| GIVEN DATA |
------------

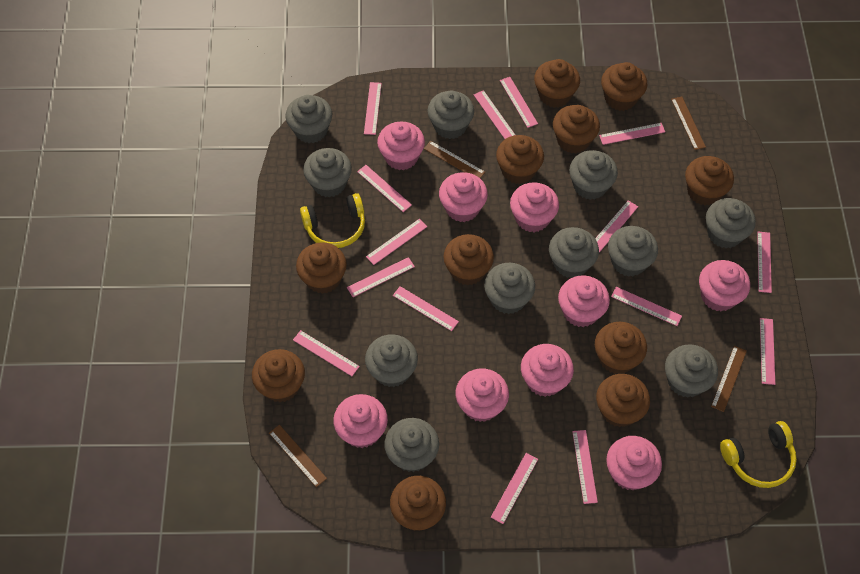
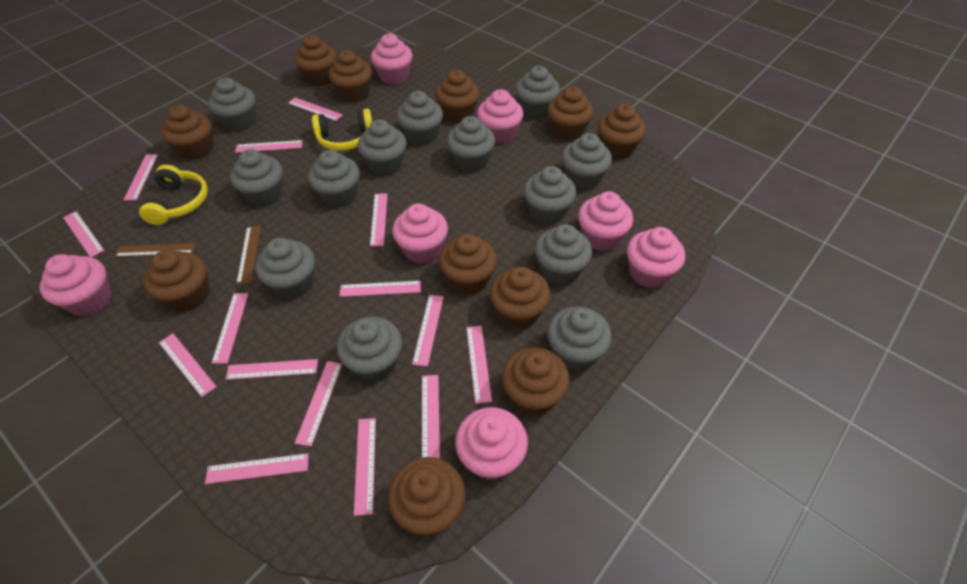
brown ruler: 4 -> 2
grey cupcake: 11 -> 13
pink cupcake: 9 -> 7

------------

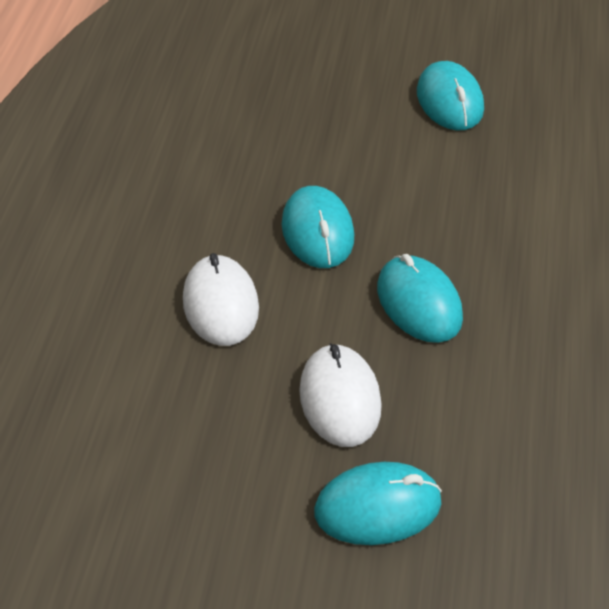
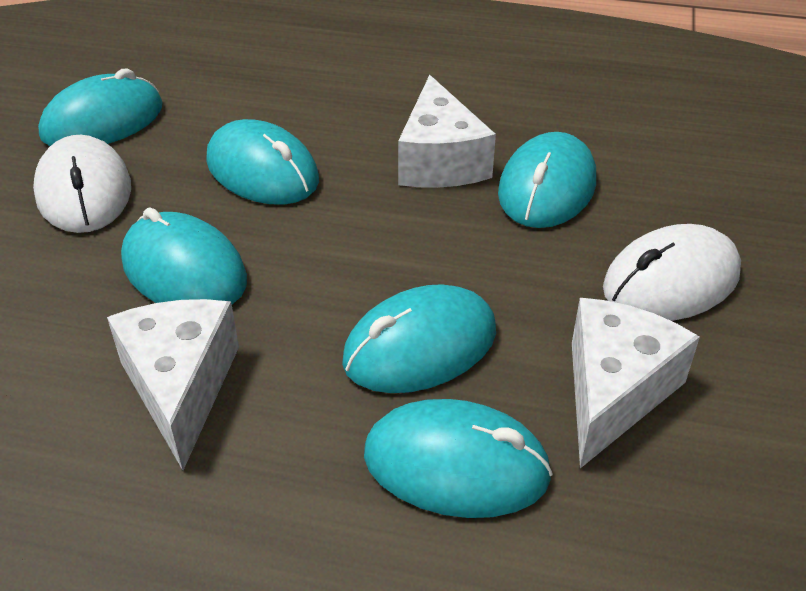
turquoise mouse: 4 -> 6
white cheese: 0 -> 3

------------

| THE TASK |
Only the lines above from the one with "brown ruler: 4 -> 2" through the one with "pink cupcake: 9 -> 7" should be duplicated, character for character.

| RESULT |
brown ruler: 4 -> 2
grey cupcake: 11 -> 13
pink cupcake: 9 -> 7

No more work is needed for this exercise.